Exactly reproduce the entries, dropping any pictures from your copy.

--- The data ---

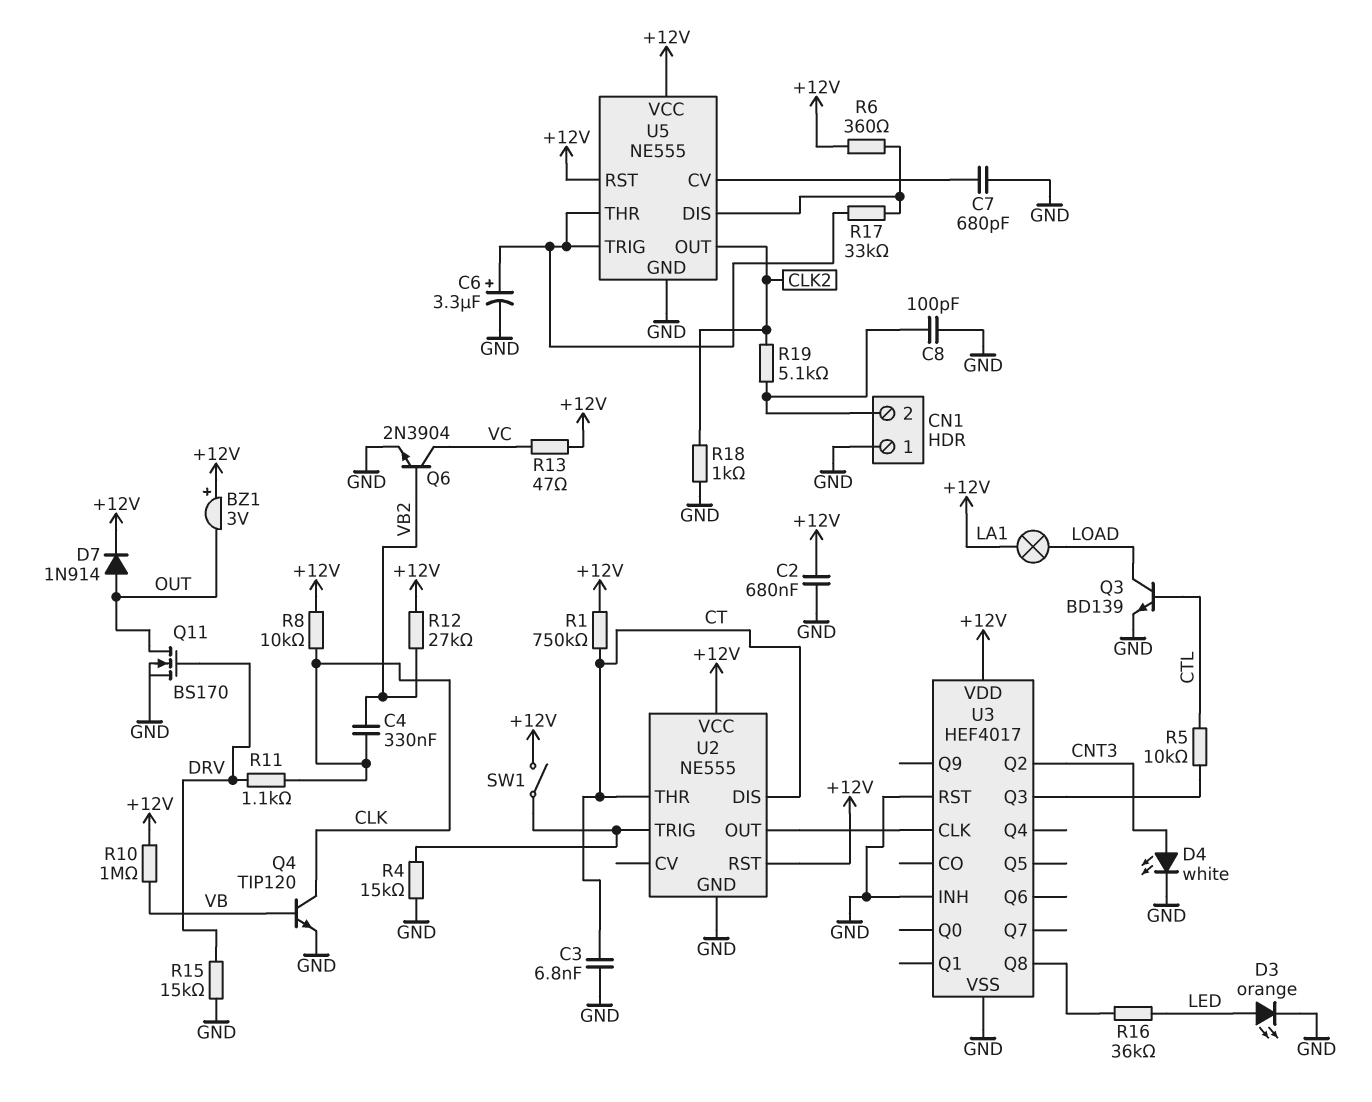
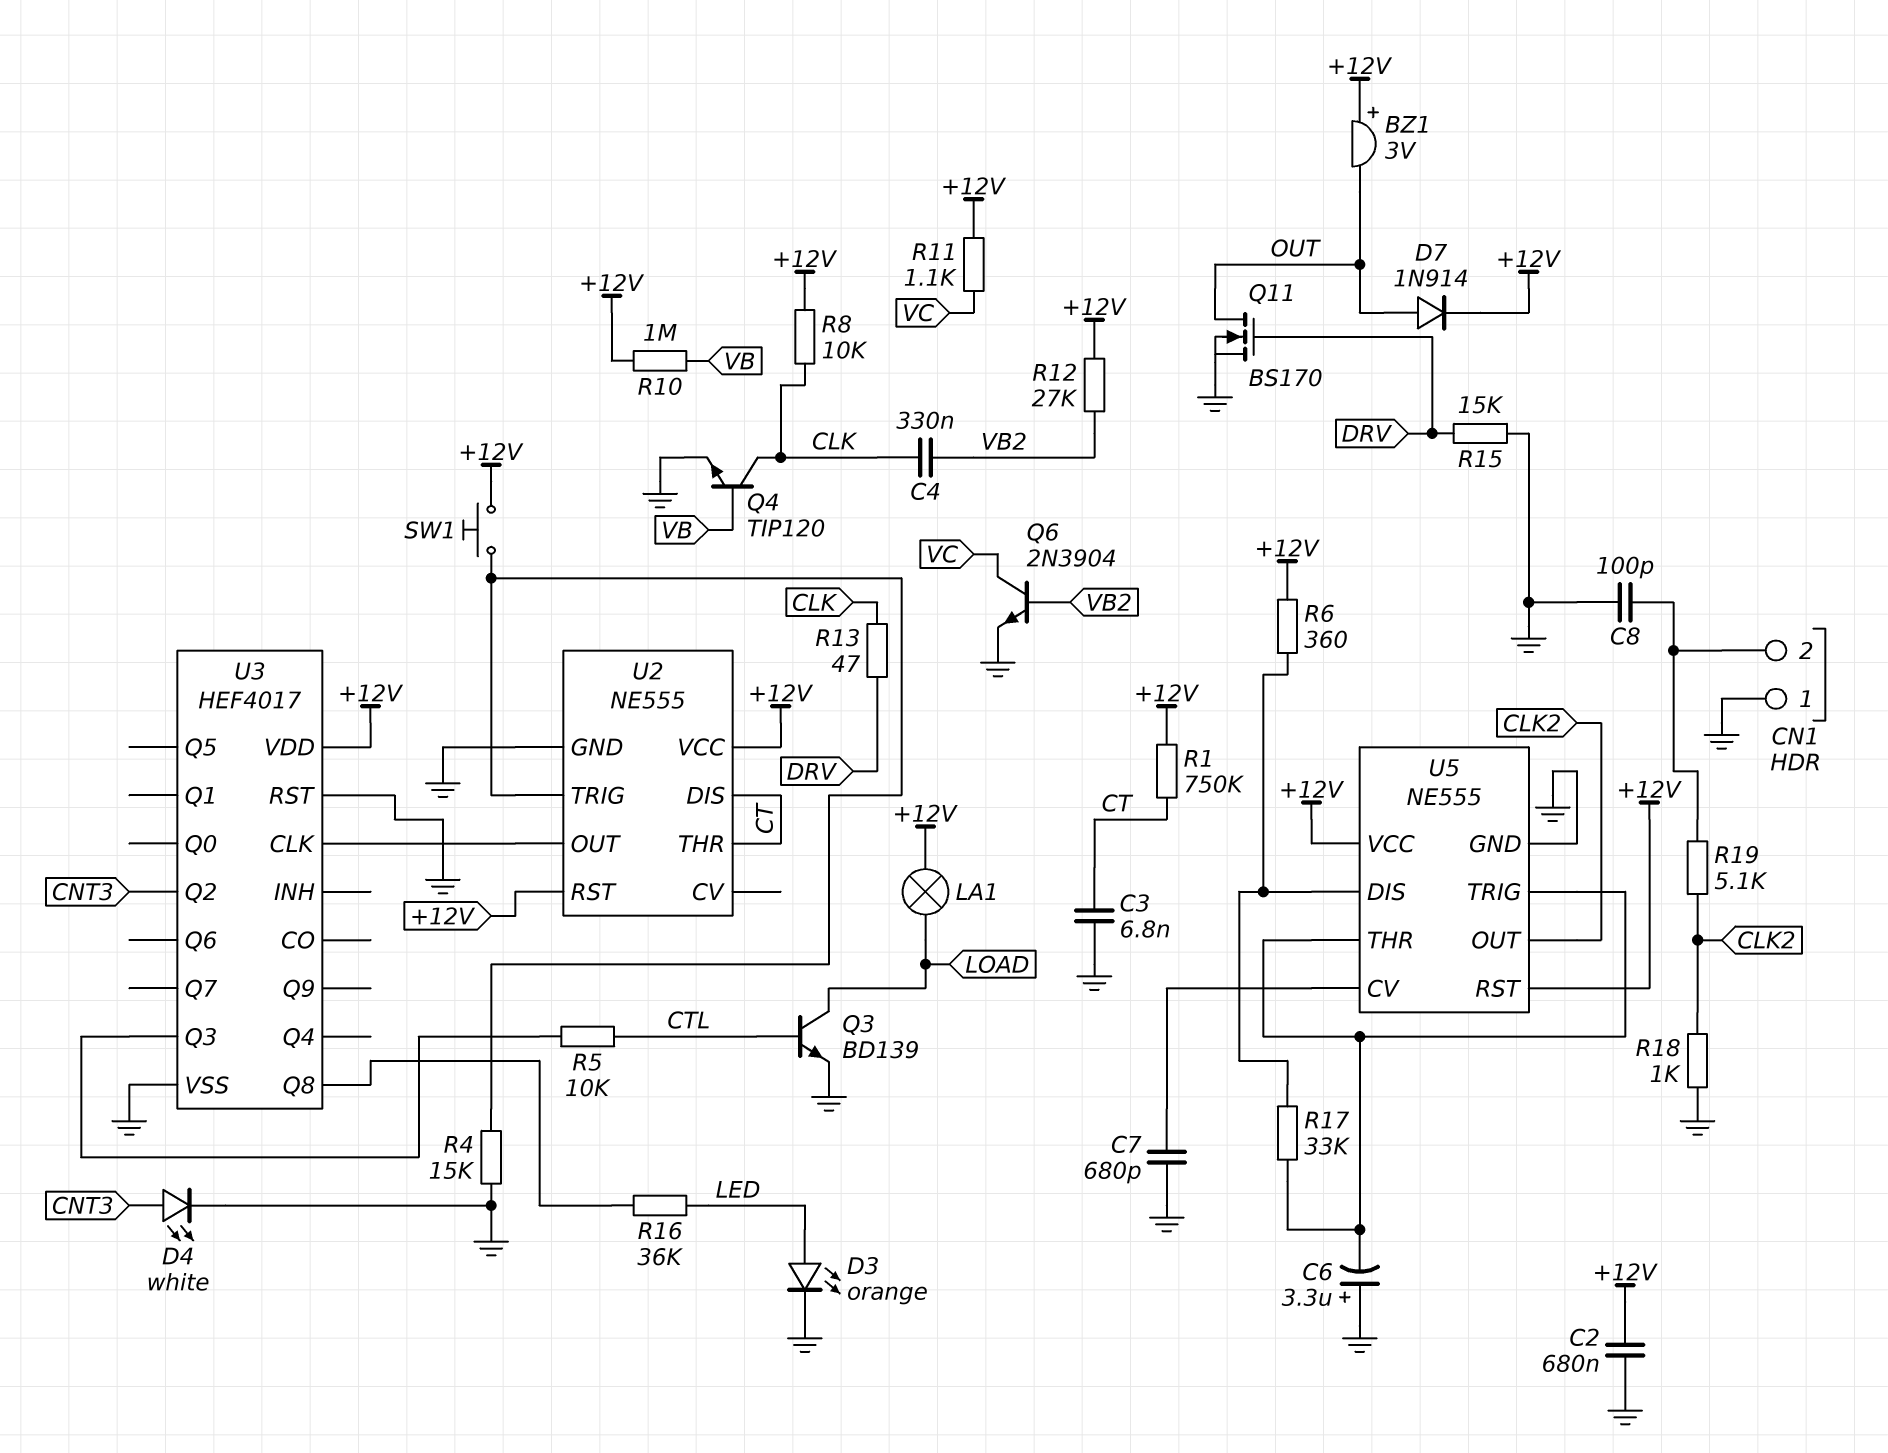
C6: 3.3uF (plus U5/THR, minus GND) -> 3.3uF (plus GND, minus U5/THR)
R11: 1.1k (CLK, DRV) -> 1.1k (+12V, VC)
R13: 47 (+12V, VC) -> 47 (CLK, DRV)
SW1: switch (+12V, U2/TRIG) -> button (+12V, U2/TRIG)
U3 pin INH: GND -> none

---

▸ Written reply
C6: 3.3uF (plus U5/THR, minus GND) -> 3.3uF (plus GND, minus U5/THR)
R11: 1.1k (CLK, DRV) -> 1.1k (+12V, VC)
R13: 47 (+12V, VC) -> 47 (CLK, DRV)
SW1: switch (+12V, U2/TRIG) -> button (+12V, U2/TRIG)
U3 pin INH: GND -> none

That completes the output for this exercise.